> [Assignment]
Output only the lines from the start of the entries through the line holding "IC25: XNOR CD4077". Each line must match the original exactly.

Saved data entries:
____________

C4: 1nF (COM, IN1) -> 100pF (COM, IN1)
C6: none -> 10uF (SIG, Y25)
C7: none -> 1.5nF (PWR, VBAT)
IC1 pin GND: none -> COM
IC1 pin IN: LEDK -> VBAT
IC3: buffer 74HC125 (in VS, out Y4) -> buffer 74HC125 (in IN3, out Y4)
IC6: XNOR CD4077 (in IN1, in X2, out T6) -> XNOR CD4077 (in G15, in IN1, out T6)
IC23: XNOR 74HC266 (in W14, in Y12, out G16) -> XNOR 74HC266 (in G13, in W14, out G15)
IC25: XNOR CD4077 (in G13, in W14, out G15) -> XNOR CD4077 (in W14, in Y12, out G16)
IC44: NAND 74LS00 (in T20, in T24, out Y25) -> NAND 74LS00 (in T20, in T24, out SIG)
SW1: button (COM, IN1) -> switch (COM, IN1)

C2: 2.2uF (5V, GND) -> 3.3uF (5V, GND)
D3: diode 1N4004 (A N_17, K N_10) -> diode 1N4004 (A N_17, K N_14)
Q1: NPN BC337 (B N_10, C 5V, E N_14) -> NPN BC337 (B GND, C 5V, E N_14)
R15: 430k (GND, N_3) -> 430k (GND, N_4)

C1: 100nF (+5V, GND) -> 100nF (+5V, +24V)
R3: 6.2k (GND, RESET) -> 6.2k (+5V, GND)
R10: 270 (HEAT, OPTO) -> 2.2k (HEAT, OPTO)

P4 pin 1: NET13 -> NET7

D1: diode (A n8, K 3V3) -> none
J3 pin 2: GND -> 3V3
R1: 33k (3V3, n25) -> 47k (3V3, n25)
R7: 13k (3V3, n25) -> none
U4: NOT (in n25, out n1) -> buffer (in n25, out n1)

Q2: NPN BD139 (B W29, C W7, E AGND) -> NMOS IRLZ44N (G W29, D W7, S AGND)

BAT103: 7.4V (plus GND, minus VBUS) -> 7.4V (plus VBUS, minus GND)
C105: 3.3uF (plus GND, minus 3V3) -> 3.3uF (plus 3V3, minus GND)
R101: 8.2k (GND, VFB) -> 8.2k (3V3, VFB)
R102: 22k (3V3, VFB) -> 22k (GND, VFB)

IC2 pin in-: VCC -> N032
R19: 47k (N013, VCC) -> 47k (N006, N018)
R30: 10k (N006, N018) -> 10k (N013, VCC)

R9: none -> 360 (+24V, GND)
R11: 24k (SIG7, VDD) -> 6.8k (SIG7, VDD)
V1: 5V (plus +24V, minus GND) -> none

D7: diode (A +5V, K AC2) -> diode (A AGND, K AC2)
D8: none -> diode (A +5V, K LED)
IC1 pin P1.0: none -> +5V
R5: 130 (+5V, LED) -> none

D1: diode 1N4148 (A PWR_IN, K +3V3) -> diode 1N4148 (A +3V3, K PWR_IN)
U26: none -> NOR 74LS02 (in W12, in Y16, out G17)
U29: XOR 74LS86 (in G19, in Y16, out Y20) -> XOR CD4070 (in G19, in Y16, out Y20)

____________

> [Response for this exercise]
C4: 1nF (COM, IN1) -> 100pF (COM, IN1)
C6: none -> 10uF (SIG, Y25)
C7: none -> 1.5nF (PWR, VBAT)
IC1 pin GND: none -> COM
IC1 pin IN: LEDK -> VBAT
IC3: buffer 74HC125 (in VS, out Y4) -> buffer 74HC125 (in IN3, out Y4)
IC6: XNOR CD4077 (in IN1, in X2, out T6) -> XNOR CD4077 (in G15, in IN1, out T6)
IC23: XNOR 74HC266 (in W14, in Y12, out G16) -> XNOR 74HC266 (in G13, in W14, out G15)
IC25: XNOR CD4077 (in G13, in W14, out G15) -> XNOR CD4077 (in W14, in Y12, out G16)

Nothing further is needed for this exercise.